» Saved data entries:
○ ○ ○ ○ ○
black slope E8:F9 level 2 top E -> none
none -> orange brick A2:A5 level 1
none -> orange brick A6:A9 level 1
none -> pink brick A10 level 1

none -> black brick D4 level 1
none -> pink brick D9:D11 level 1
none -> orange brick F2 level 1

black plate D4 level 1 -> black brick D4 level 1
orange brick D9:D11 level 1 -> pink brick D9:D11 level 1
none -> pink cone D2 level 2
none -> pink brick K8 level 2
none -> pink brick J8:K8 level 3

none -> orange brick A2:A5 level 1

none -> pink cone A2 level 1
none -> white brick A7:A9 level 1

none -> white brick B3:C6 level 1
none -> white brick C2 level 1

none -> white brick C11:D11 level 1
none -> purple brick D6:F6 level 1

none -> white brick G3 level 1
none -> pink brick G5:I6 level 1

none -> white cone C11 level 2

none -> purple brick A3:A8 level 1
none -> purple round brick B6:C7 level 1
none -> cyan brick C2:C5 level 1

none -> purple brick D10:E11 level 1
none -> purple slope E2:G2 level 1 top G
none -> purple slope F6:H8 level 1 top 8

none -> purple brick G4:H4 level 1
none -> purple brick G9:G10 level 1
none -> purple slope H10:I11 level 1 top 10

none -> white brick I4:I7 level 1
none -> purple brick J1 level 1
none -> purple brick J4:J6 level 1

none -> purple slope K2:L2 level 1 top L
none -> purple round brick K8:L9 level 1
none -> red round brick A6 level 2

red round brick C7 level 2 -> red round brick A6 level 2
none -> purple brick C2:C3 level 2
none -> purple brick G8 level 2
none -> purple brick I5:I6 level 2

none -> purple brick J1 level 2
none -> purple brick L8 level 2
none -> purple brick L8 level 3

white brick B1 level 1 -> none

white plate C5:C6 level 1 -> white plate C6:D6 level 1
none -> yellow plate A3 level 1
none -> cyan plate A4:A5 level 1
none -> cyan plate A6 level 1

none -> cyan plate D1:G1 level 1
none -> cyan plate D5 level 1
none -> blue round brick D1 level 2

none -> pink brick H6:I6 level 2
○ ○ ○ ○ ○
Count how many lines of the entries include the string "cone". The number is the entire answer.

3